■ Version difference data:

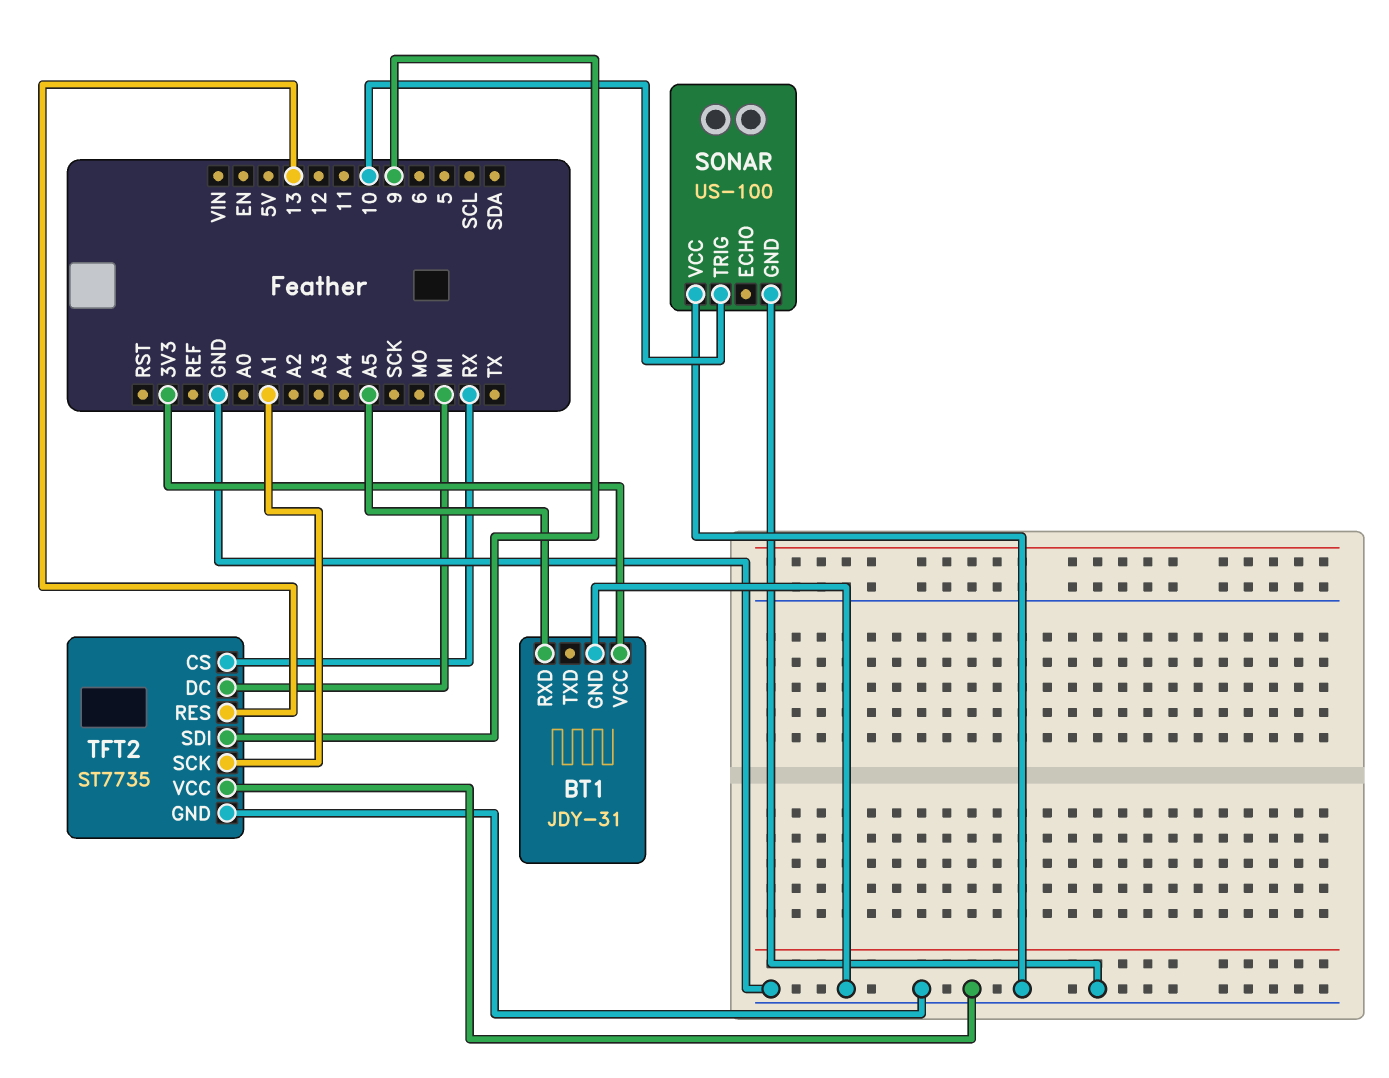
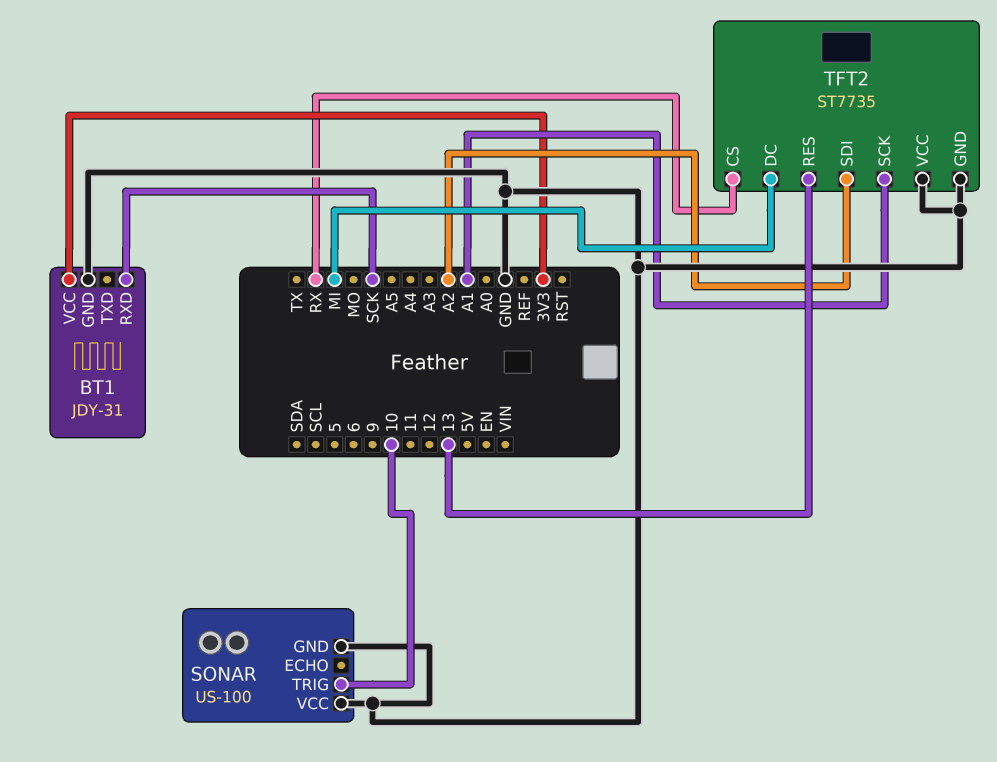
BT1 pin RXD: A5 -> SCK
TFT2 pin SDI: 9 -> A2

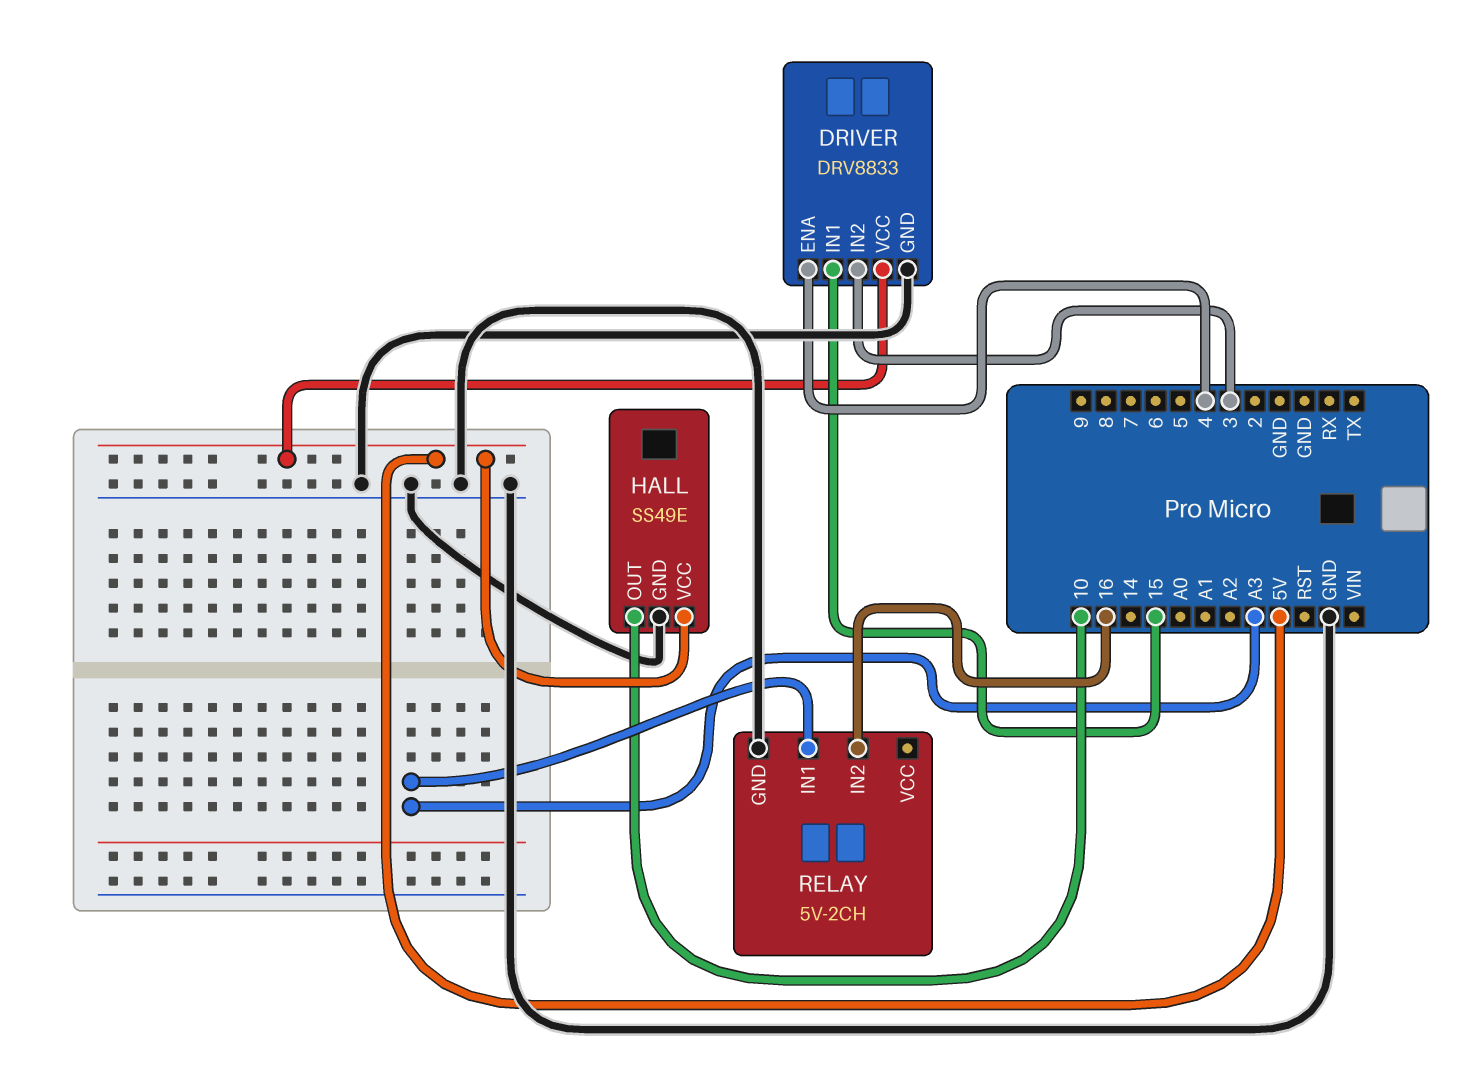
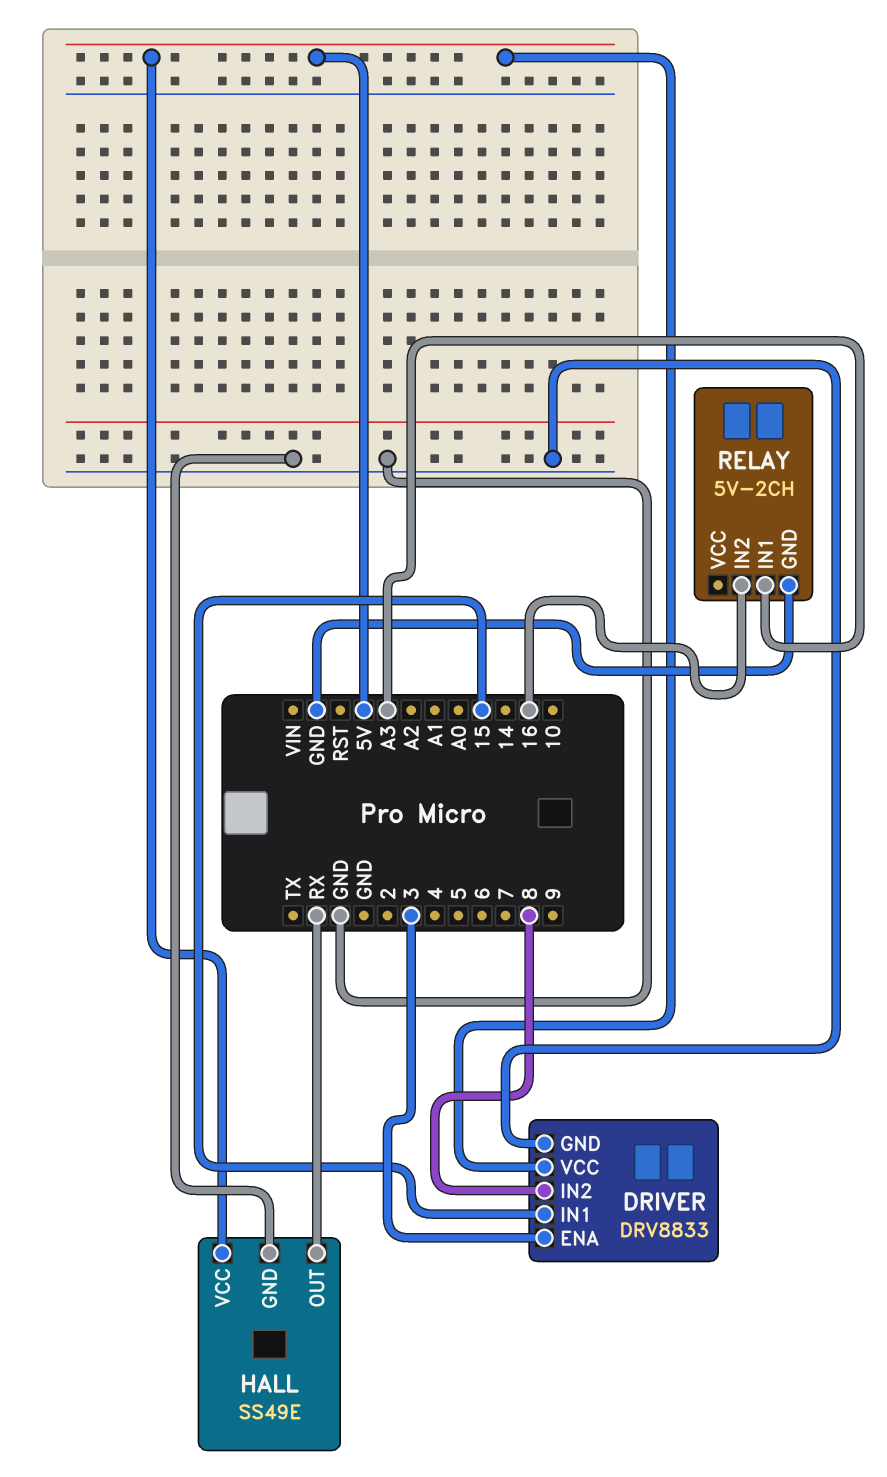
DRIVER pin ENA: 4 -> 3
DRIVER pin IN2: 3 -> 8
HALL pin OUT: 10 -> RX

■ EXERCISE AIM: Write the entries above out again exactly, but not the pictures.

■ EXPECTED OUTPUT:
BT1 pin RXD: A5 -> SCK
TFT2 pin SDI: 9 -> A2

DRIVER pin ENA: 4 -> 3
DRIVER pin IN2: 3 -> 8
HALL pin OUT: 10 -> RX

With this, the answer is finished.